→ **Problem to solve**: Copy each line of the records below that mentions the word "green".
***** Records for this task *****
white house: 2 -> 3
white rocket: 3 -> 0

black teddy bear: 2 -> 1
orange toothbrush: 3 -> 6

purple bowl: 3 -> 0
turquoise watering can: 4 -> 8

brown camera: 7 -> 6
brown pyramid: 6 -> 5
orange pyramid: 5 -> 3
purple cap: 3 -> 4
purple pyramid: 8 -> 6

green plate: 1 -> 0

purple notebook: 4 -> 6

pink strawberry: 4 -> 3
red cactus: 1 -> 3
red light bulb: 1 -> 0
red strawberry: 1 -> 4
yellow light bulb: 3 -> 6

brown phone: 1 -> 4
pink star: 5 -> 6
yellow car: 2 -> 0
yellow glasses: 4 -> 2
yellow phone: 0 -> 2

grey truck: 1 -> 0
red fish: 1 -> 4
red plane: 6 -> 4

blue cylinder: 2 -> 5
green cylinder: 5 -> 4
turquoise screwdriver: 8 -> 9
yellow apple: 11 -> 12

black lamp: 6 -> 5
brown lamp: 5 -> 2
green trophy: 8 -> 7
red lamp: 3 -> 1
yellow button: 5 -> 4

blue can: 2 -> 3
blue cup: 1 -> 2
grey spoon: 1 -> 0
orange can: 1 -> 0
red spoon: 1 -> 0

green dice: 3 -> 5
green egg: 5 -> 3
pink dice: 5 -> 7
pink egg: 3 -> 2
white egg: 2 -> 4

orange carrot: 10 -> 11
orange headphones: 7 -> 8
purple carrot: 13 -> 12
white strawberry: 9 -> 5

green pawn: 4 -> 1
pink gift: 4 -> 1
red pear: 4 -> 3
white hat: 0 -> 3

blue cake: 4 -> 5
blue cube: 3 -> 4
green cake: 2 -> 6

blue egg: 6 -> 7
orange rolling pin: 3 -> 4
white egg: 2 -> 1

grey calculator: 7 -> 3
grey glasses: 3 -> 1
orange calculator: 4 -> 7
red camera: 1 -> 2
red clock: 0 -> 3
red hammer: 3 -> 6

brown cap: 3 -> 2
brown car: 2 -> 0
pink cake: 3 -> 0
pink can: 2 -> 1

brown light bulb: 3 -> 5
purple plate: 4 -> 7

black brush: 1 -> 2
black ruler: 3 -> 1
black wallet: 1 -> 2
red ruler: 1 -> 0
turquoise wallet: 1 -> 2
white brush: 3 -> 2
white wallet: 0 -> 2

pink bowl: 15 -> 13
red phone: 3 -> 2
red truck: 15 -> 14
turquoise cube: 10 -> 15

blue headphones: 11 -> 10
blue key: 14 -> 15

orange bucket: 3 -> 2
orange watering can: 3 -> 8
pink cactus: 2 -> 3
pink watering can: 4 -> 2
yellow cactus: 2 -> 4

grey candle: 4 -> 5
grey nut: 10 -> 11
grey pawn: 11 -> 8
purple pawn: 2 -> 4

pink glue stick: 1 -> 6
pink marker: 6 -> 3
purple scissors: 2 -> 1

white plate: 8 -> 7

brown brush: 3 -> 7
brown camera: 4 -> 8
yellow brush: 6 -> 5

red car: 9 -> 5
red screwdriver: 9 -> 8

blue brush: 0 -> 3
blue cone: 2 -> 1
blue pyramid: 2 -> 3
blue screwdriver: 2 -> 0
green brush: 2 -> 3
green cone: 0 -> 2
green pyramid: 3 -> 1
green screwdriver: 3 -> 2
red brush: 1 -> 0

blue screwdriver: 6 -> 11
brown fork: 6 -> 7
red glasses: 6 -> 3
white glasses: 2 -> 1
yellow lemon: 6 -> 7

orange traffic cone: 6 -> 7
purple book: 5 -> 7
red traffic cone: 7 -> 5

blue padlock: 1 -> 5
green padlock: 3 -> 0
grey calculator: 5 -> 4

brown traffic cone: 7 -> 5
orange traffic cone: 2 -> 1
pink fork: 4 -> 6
*****
→ **The answer**:
green plate: 1 -> 0
green cylinder: 5 -> 4
green trophy: 8 -> 7
green dice: 3 -> 5
green egg: 5 -> 3
green pawn: 4 -> 1
green cake: 2 -> 6
green brush: 2 -> 3
green cone: 0 -> 2
green pyramid: 3 -> 1
green screwdriver: 3 -> 2
green padlock: 3 -> 0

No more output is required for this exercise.